To do → Output, exactly as written, the lines of the data below from the one containing "[252 149 276 201]" to the end.

Entries supplied →
##############################

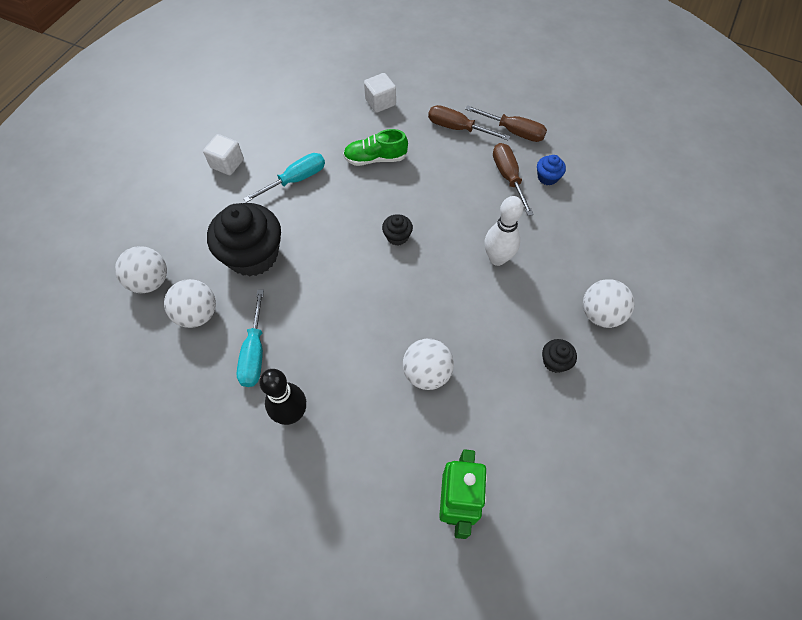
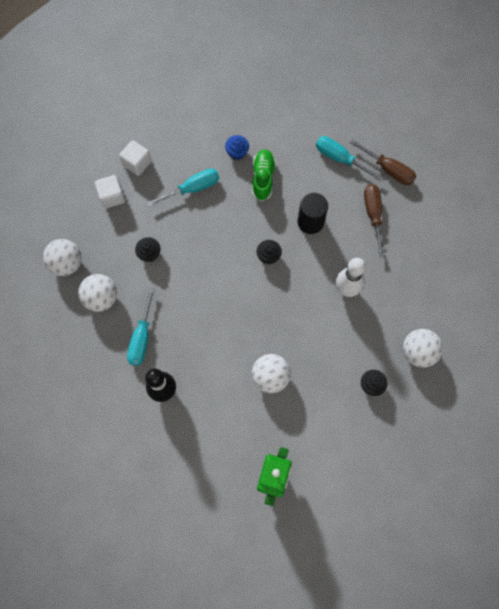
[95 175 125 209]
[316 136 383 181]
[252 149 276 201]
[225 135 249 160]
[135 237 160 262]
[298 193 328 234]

##############################

Response to the exercise →
[252 149 276 201]
[225 135 249 160]
[135 237 160 262]
[298 193 328 234]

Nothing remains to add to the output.